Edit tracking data
■ ■ ■

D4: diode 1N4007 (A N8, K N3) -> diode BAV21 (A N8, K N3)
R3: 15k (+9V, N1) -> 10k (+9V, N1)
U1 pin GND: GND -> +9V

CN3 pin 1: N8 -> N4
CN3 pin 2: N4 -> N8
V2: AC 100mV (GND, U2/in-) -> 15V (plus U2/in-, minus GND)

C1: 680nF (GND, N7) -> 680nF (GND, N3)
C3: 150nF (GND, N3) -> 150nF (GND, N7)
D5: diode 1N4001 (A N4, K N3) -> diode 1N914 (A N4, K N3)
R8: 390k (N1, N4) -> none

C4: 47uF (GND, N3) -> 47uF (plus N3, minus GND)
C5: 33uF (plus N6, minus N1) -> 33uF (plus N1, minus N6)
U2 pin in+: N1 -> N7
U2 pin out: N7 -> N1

■ ■ ■

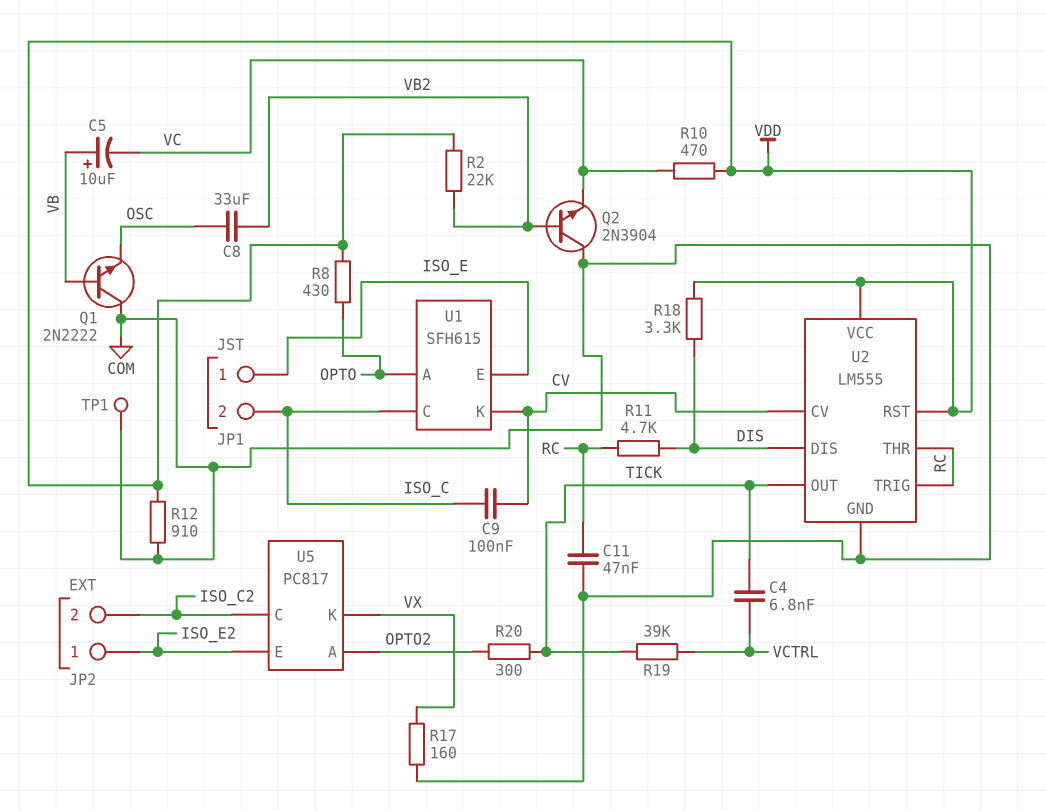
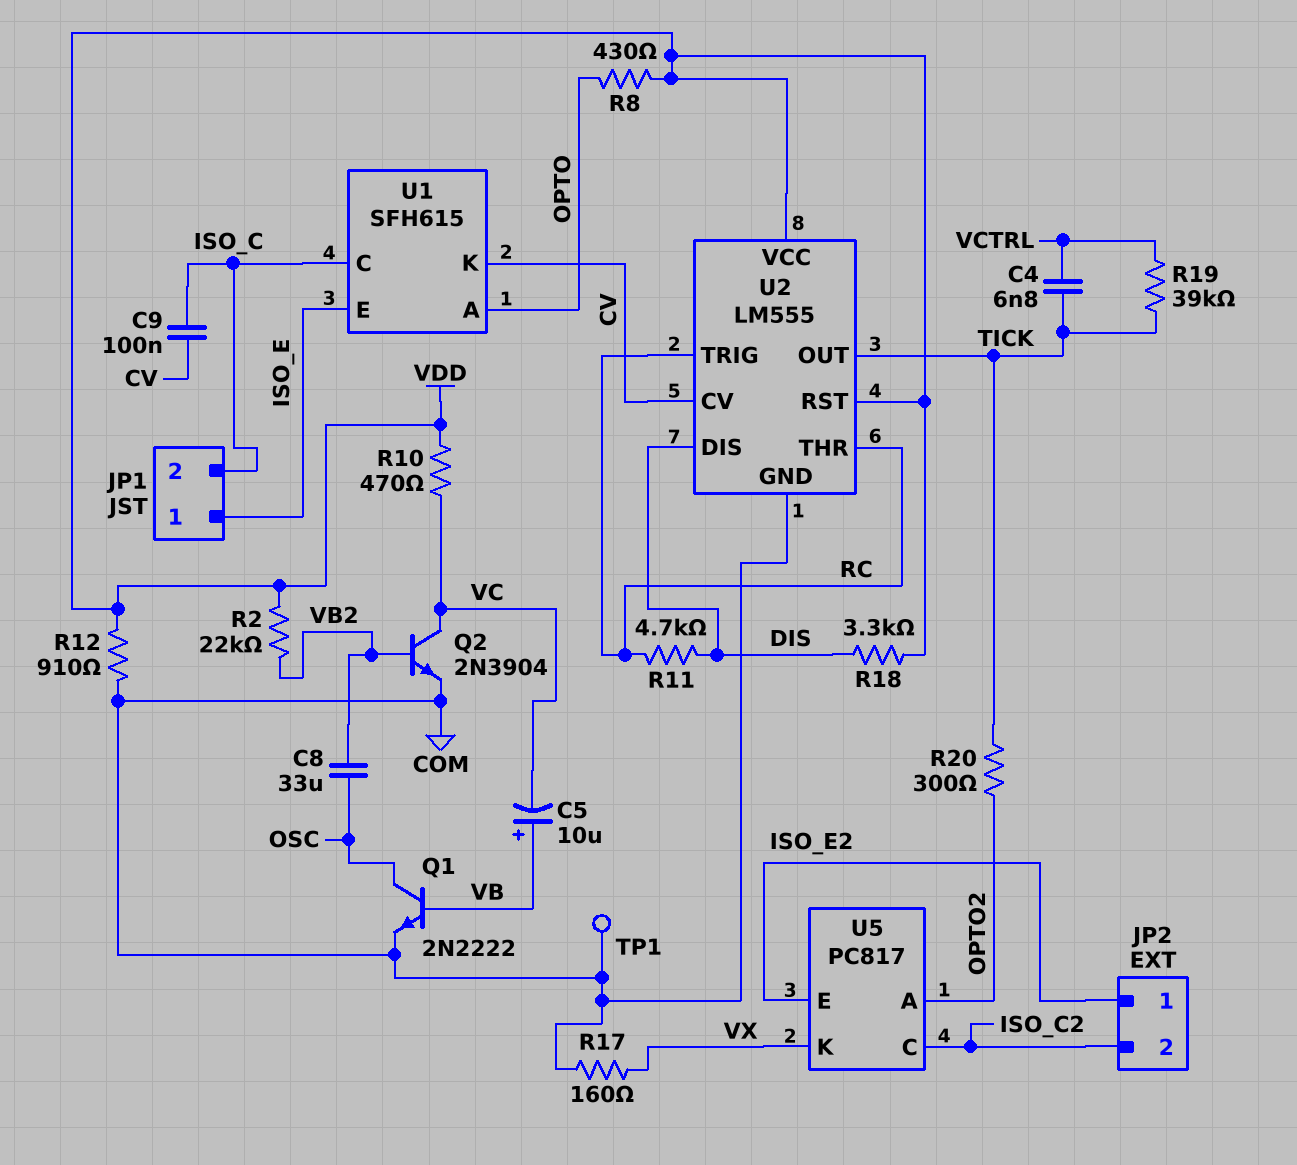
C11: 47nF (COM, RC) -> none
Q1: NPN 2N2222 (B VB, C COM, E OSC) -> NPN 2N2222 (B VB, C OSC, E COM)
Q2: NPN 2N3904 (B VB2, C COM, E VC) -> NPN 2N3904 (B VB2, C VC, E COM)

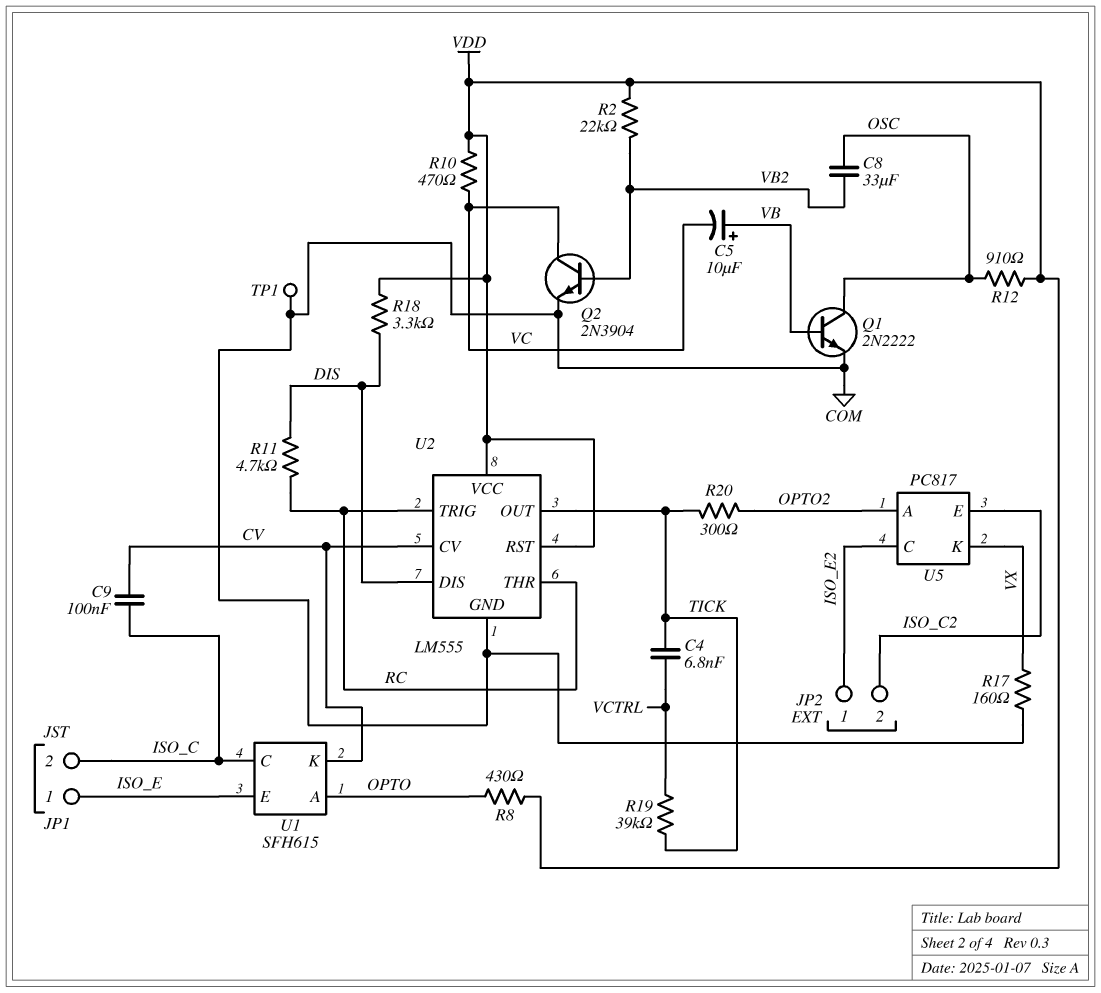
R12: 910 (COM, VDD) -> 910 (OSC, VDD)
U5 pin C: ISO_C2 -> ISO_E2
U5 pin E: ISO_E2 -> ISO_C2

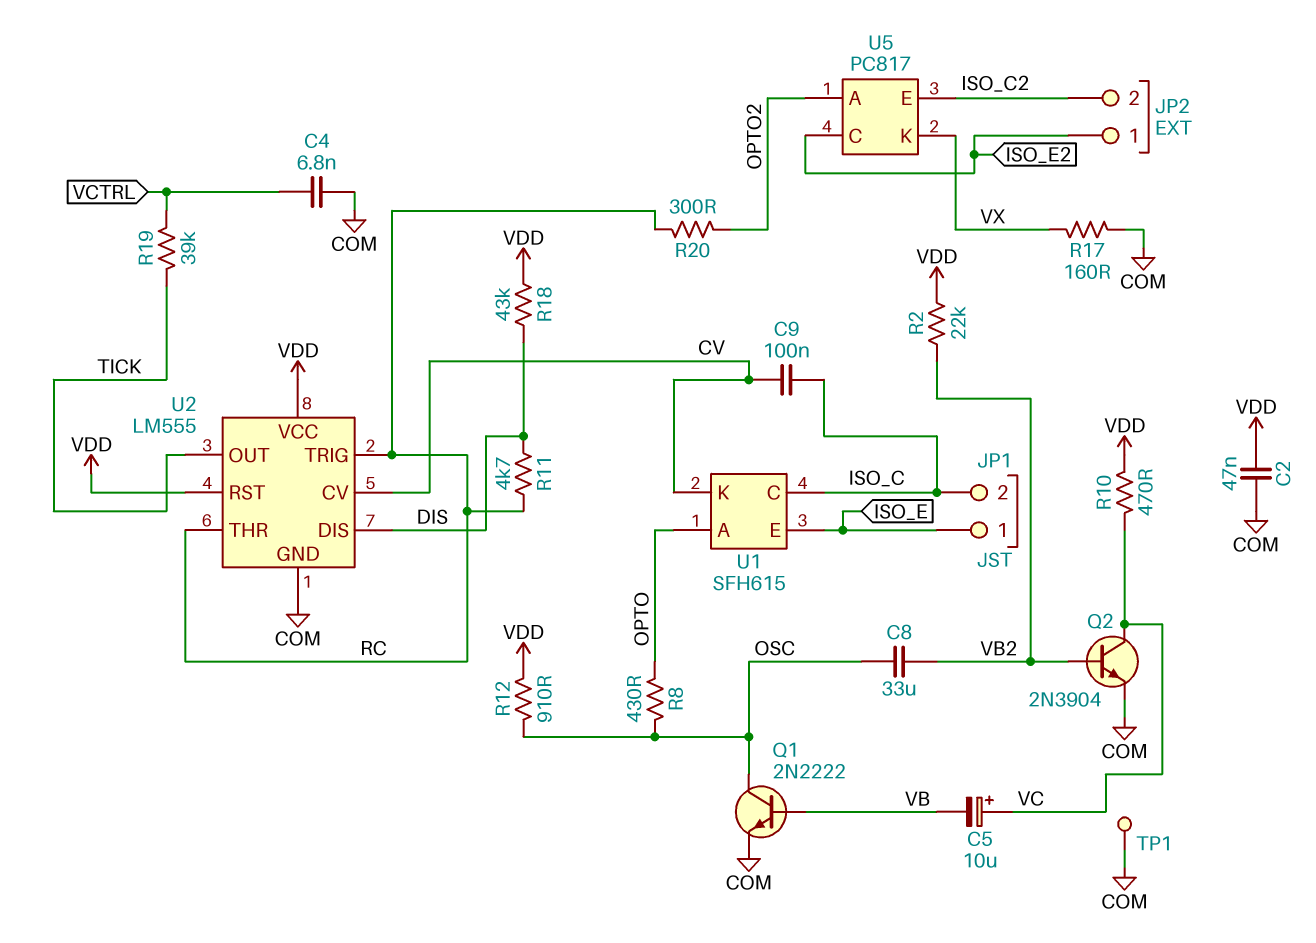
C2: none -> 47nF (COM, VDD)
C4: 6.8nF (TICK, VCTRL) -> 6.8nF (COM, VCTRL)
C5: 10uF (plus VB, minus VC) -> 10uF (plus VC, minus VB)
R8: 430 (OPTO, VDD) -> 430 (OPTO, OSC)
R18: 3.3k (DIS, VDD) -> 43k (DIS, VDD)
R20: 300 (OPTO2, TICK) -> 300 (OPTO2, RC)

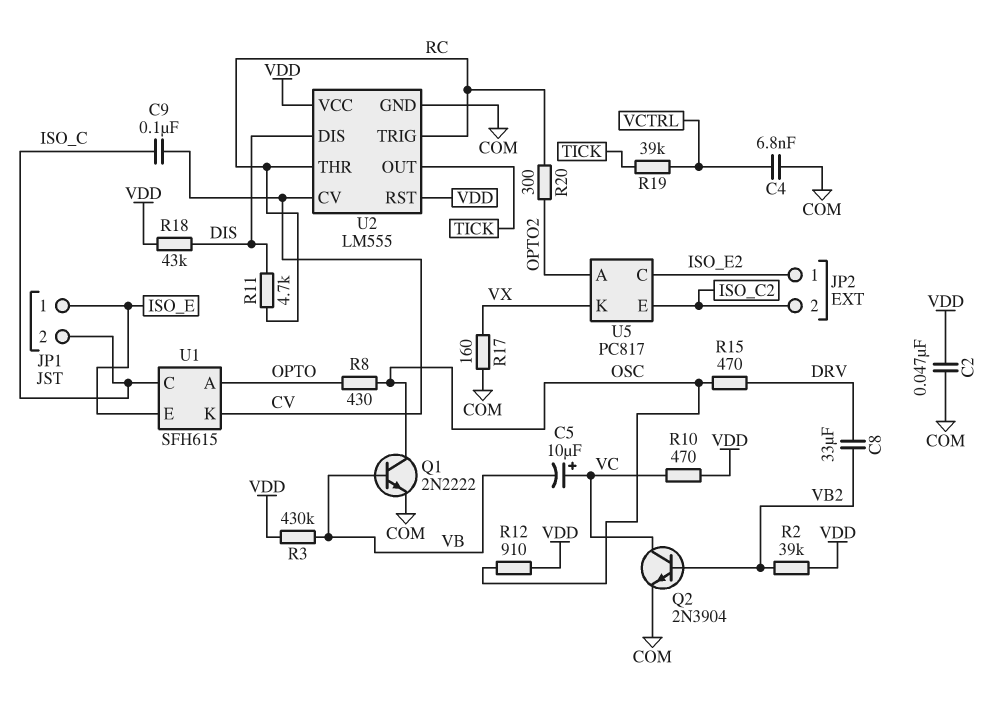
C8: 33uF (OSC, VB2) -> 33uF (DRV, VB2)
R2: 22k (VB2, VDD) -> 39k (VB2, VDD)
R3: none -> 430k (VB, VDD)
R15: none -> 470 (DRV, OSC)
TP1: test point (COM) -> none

■ ■ ■

The stretch above running from the line with "Q2: NPN 2N3904" through the line with "R20: 300 (OPTO2, TICK) -> 300 (OPTO2, RC)" is all you should copy, exactly, leaving out the pictures.

Q2: NPN 2N3904 (B VB2, C COM, E VC) -> NPN 2N3904 (B VB2, C VC, E COM)

R12: 910 (COM, VDD) -> 910 (OSC, VDD)
U5 pin C: ISO_C2 -> ISO_E2
U5 pin E: ISO_E2 -> ISO_C2

C2: none -> 47nF (COM, VDD)
C4: 6.8nF (TICK, VCTRL) -> 6.8nF (COM, VCTRL)
C5: 10uF (plus VB, minus VC) -> 10uF (plus VC, minus VB)
R8: 430 (OPTO, VDD) -> 430 (OPTO, OSC)
R18: 3.3k (DIS, VDD) -> 43k (DIS, VDD)
R20: 300 (OPTO2, TICK) -> 300 (OPTO2, RC)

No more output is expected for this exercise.